[Exercise instructions] Output the full listing below exactly, without the pictures.

--------------------------------------------------

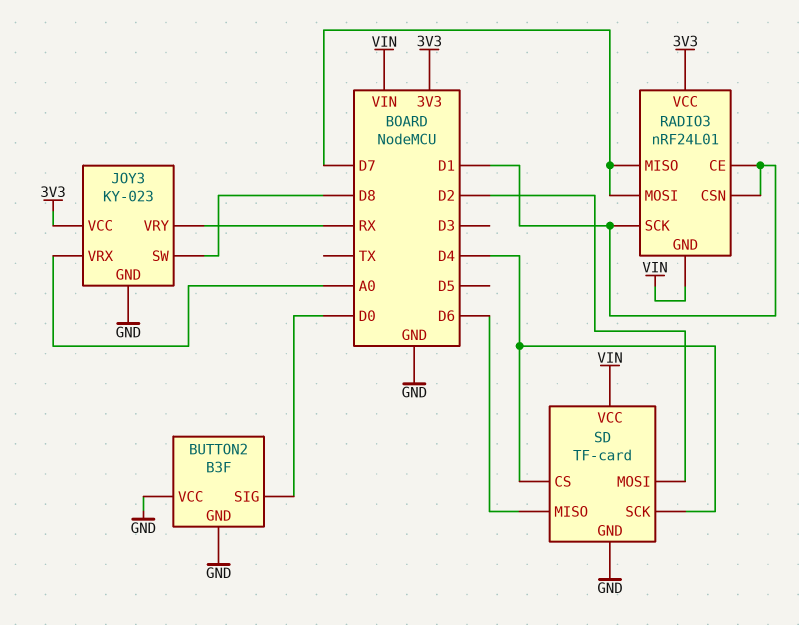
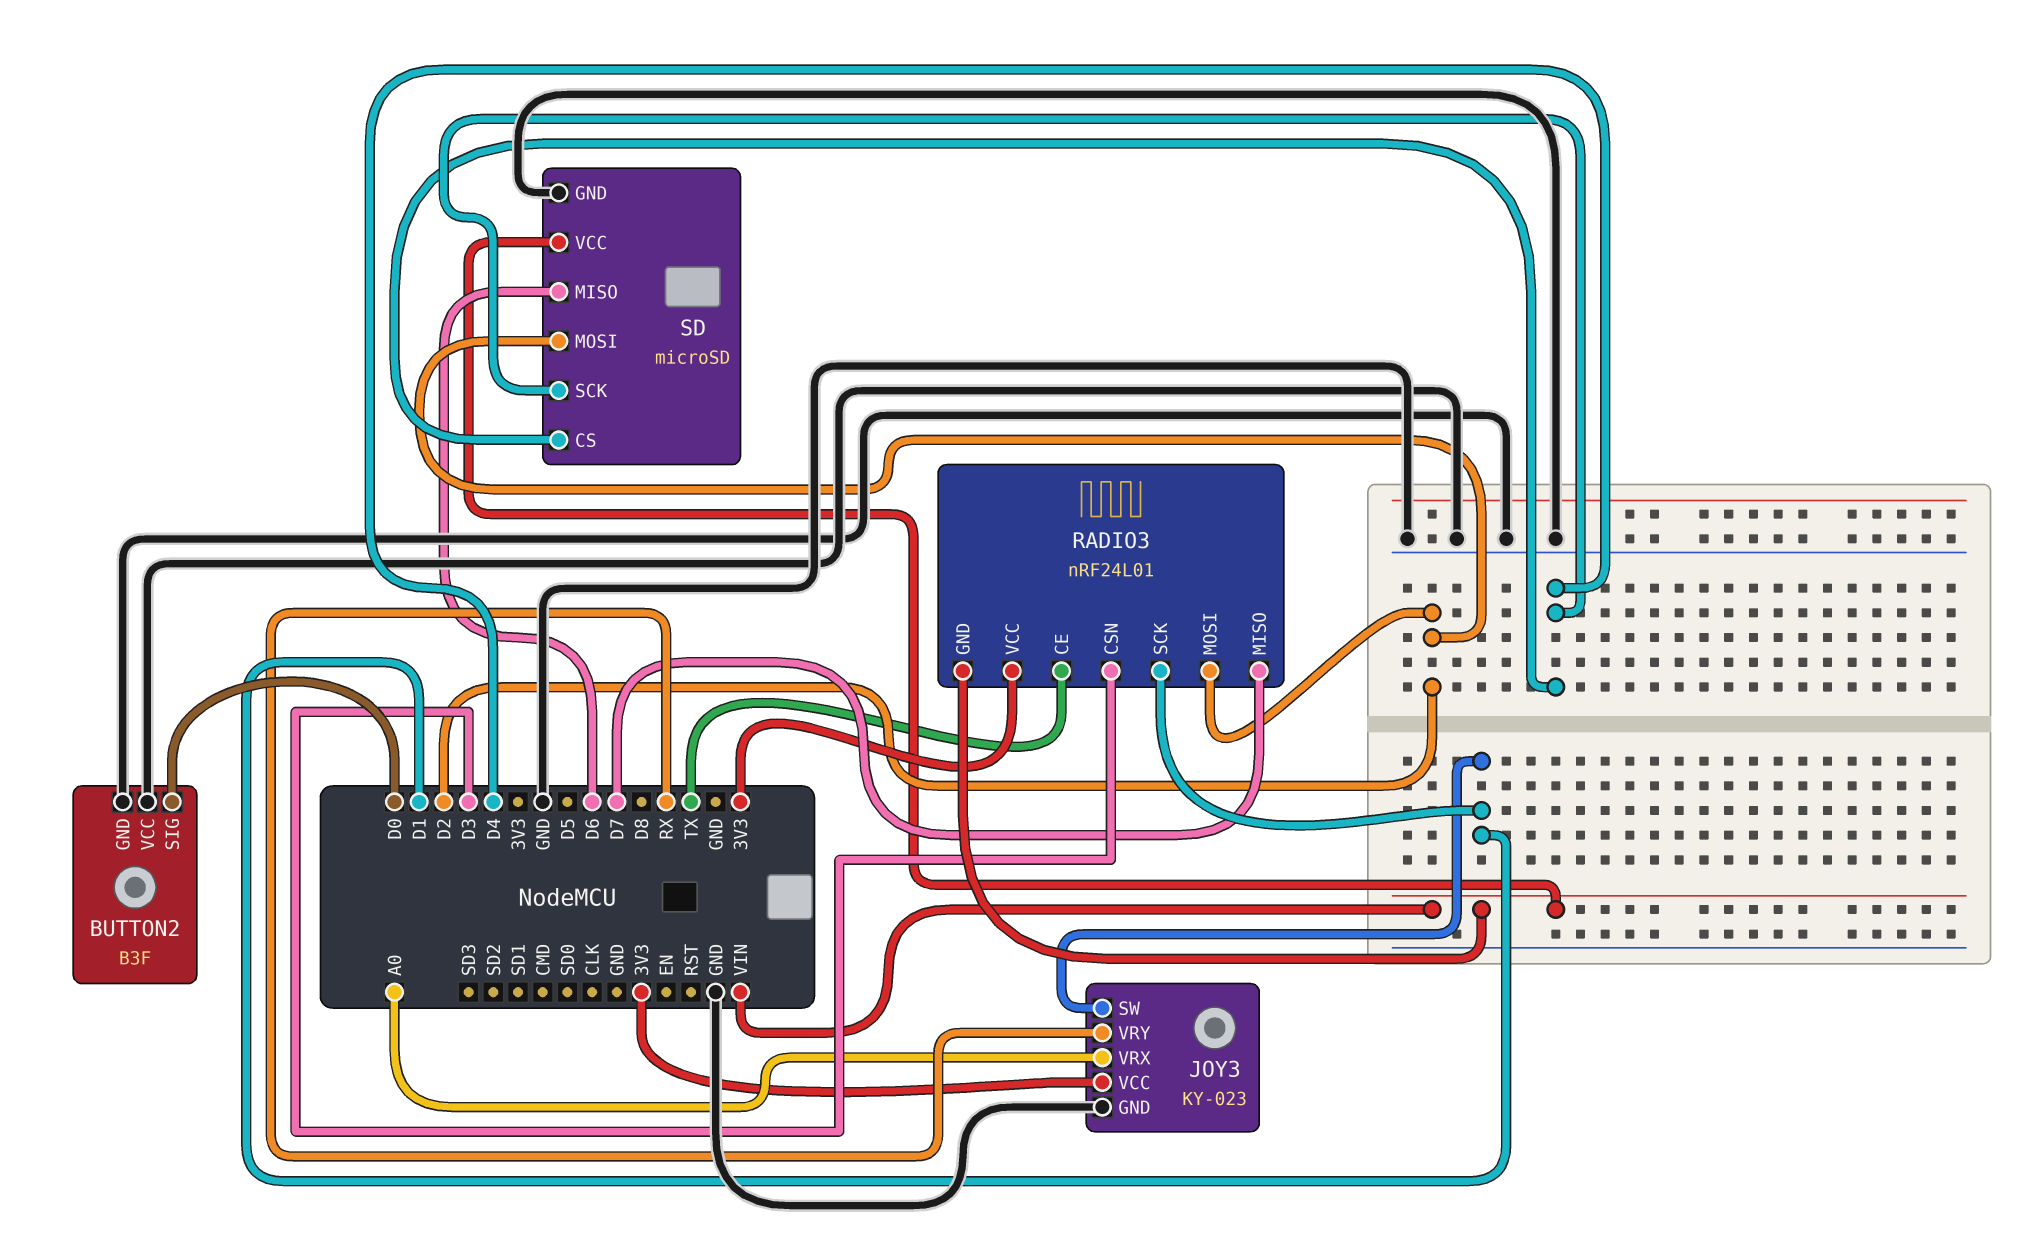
JOY3 pin SW: D8 -> D1
RADIO3 pin CE: D1 -> TX
RADIO3 pin CSN: D1 -> D3
RADIO3 pin MOSI: D7 -> D2
SD: TF-card -> microSD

--------------------------------------------------

[Answer box]
JOY3 pin SW: D8 -> D1
RADIO3 pin CE: D1 -> TX
RADIO3 pin CSN: D1 -> D3
RADIO3 pin MOSI: D7 -> D2
SD: TF-card -> microSD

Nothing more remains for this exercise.